Saved entries:
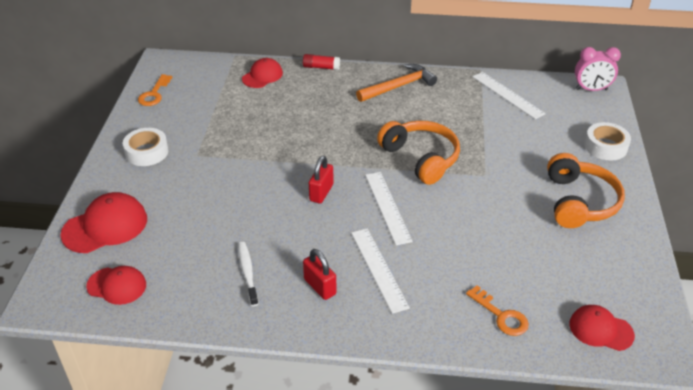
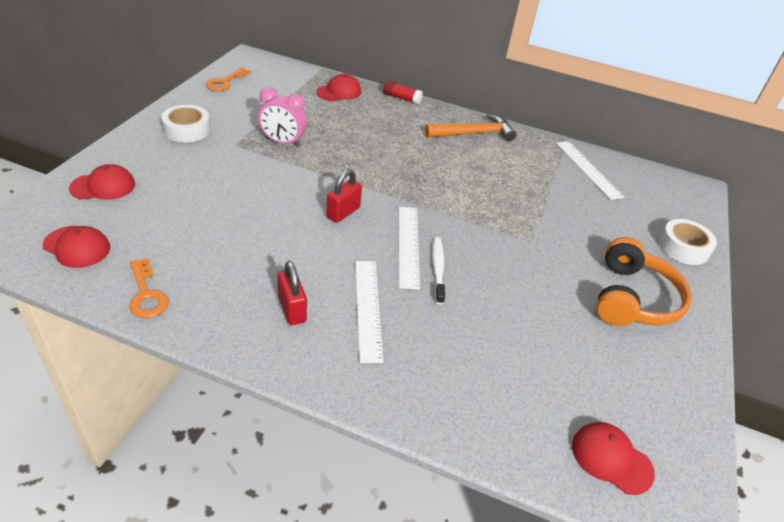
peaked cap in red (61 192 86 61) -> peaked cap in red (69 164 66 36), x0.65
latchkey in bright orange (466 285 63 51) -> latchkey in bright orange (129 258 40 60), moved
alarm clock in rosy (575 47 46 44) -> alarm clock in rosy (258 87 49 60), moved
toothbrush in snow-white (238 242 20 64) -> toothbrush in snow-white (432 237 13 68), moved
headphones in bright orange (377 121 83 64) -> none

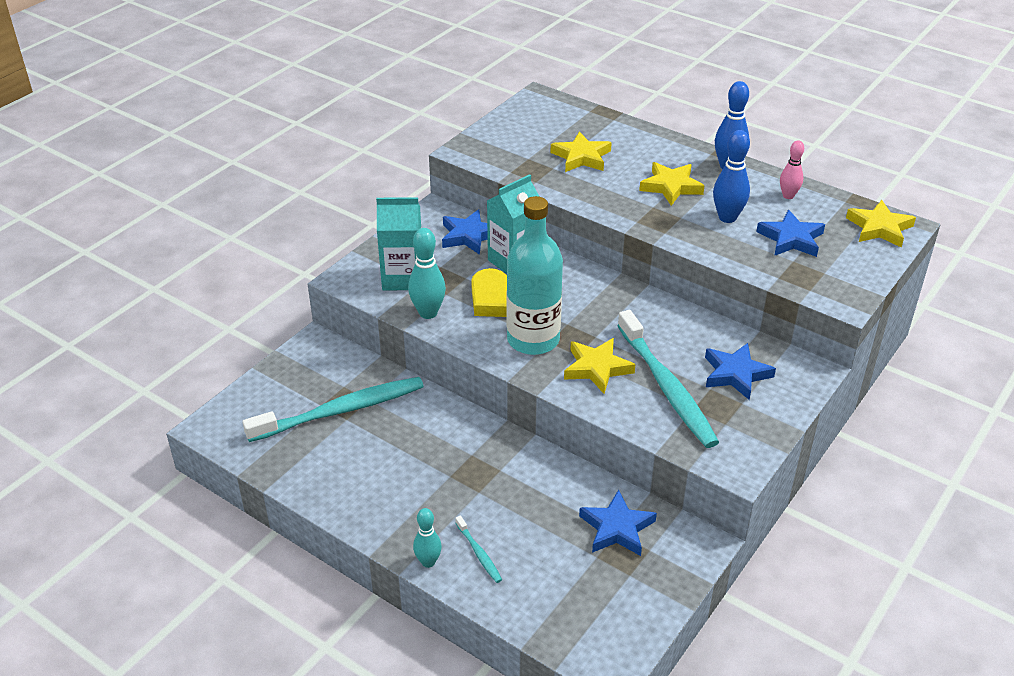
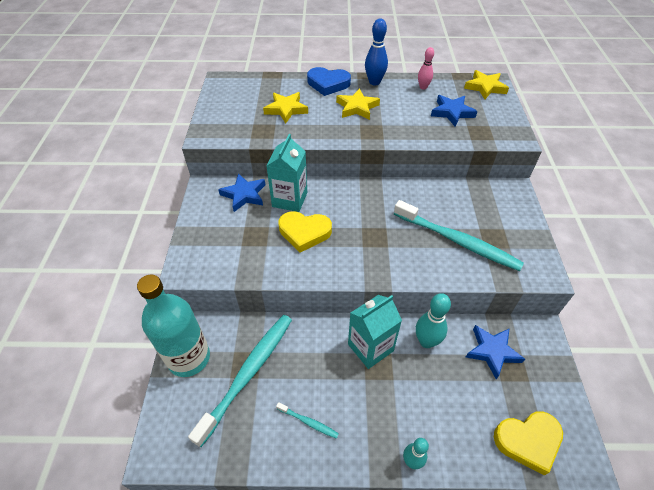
drink bottle in turquoise (506 196 57 159) -> drink bottle in turquoise (137 274 73 103), moved
toothbrush in turquoise (455 516 47 67) -> toothbrush in turquoise (276 402 63 37), moved
none -> love heart in cobalt (307 67 44 29)
carton in turquoise (376 197 45 93) -> carton in turquoise (348 295 54 74), moved
bowling pin in turquoise (408 228 38 91) -> bowling pin in turquoise (416 293 35 55), moved
none -> love heart in golden (494 411 69 65)
star shape in golden (564 338 71 56) -> none
star shape in cobalt (705 343 71 57) -> none
bowling pin in cobalt (713 130 37 93) -> none

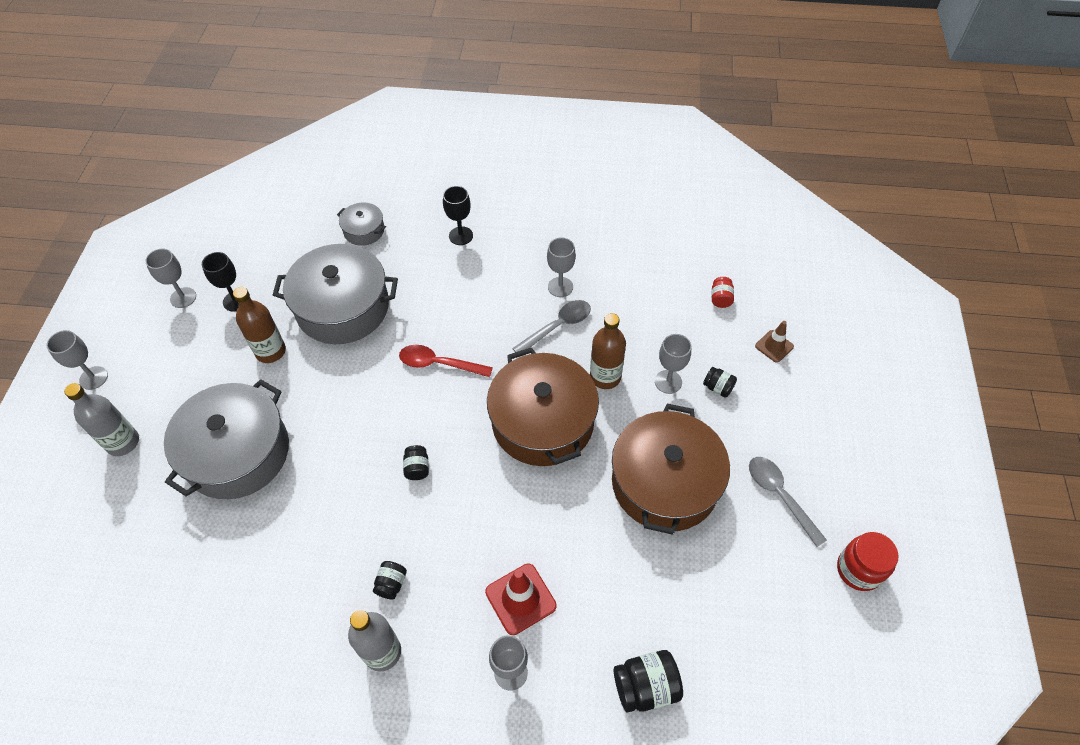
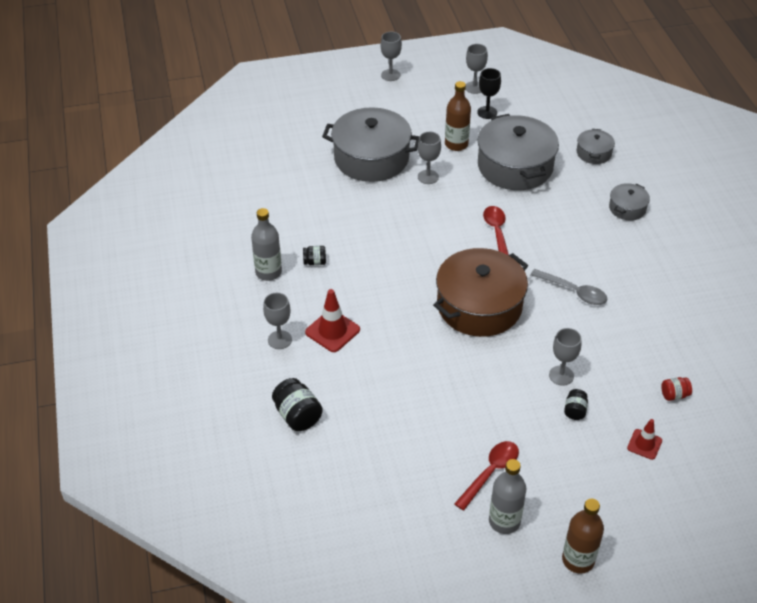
goblet in grey (547 237 29 60) -> goblet in grey (418 132 23 52), moved
spoon in grey (749 457 78 90) -> spoon in red (454 441 65 70)
drink bottle in grey (64 383 75 73) -> drink bottle in grey (489 459 37 75), moved
drink bottle in brown (590 313 36 76) -> drink bottle in brown (562 499 42 75), moved
goblet in ebony (443 186 30 59) -> cooking pot in grey (609 183 41 38)
road cone in brown (755 321 39 42) -> road cone in red (627 419 35 41)
preserve jar in ebony (403 445 26 35) -> none
cooking pot in brown (612 404 118 131) -> none
preserve jar in red (837 532 62 59) -> none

#### Your objective
The line that contains "carton in turquoise (376" begins the range and the last line of the entries ends it; print that range exactly, without pictures.

#### Exercise output
carton in turquoise (376 197 45 93) -> carton in turquoise (348 295 54 74), moved
bowling pin in turquoise (408 228 38 91) -> bowling pin in turquoise (416 293 35 55), moved
none -> love heart in golden (494 411 69 65)
star shape in golden (564 338 71 56) -> none
star shape in cobalt (705 343 71 57) -> none
bowling pin in cobalt (713 130 37 93) -> none

goblet in grey (547 237 29 60) -> goblet in grey (418 132 23 52), moved
spoon in grey (749 457 78 90) -> spoon in red (454 441 65 70)
drink bottle in grey (64 383 75 73) -> drink bottle in grey (489 459 37 75), moved
drink bottle in brown (590 313 36 76) -> drink bottle in brown (562 499 42 75), moved
goblet in ebony (443 186 30 59) -> cooking pot in grey (609 183 41 38)
road cone in brown (755 321 39 42) -> road cone in red (627 419 35 41)
preserve jar in ebony (403 445 26 35) -> none
cooking pot in brown (612 404 118 131) -> none
preserve jar in red (837 532 62 59) -> none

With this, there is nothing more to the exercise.